EXERCISE DIRECTIONS
Using the listing below, extract each line that has the word "lime" in it.

SOURCE MATERIAL

========================================

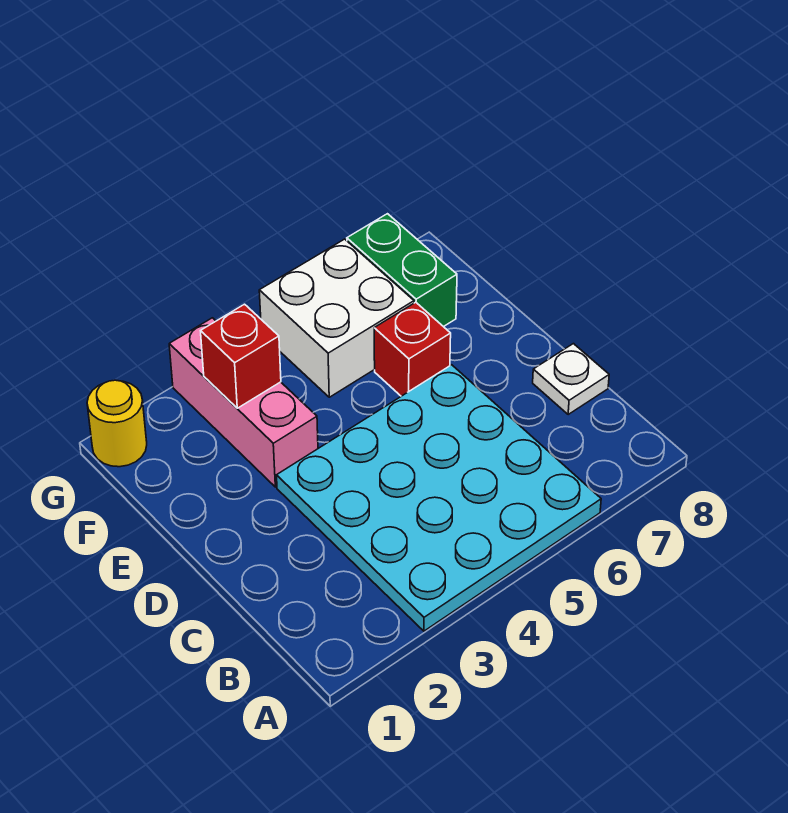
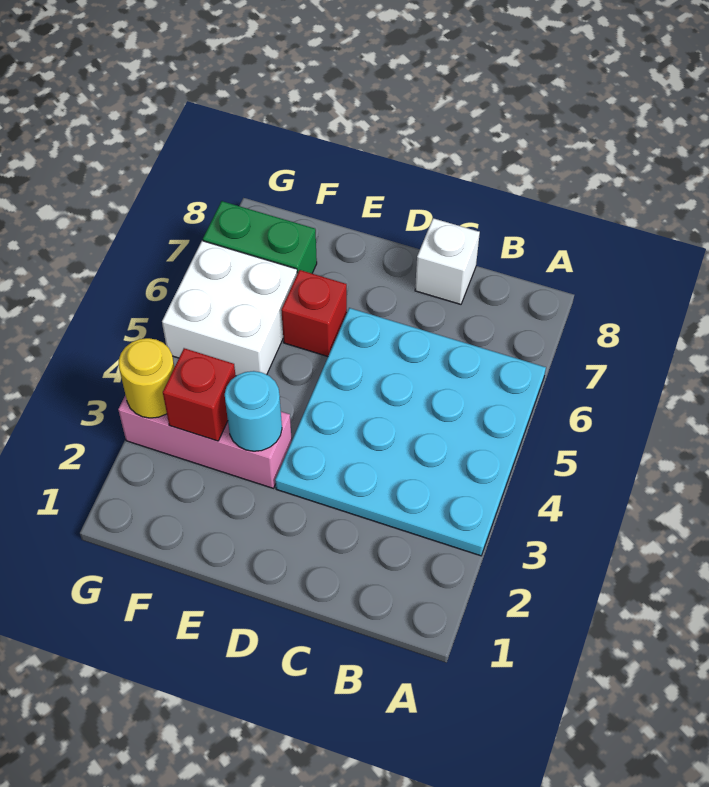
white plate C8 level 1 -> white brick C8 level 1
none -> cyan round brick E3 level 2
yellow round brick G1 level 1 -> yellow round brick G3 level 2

========================================

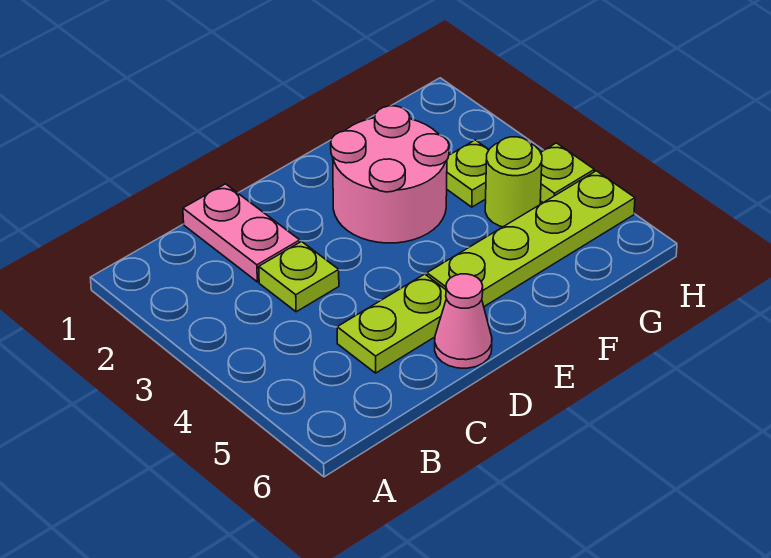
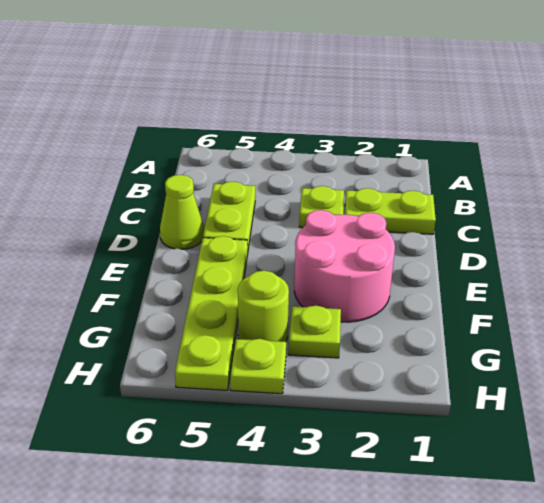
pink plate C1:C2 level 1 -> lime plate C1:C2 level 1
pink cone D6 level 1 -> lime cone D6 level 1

========================================

RESPONSE TO THIS EXERCISE
pink plate C1:C2 level 1 -> lime plate C1:C2 level 1
pink cone D6 level 1 -> lime cone D6 level 1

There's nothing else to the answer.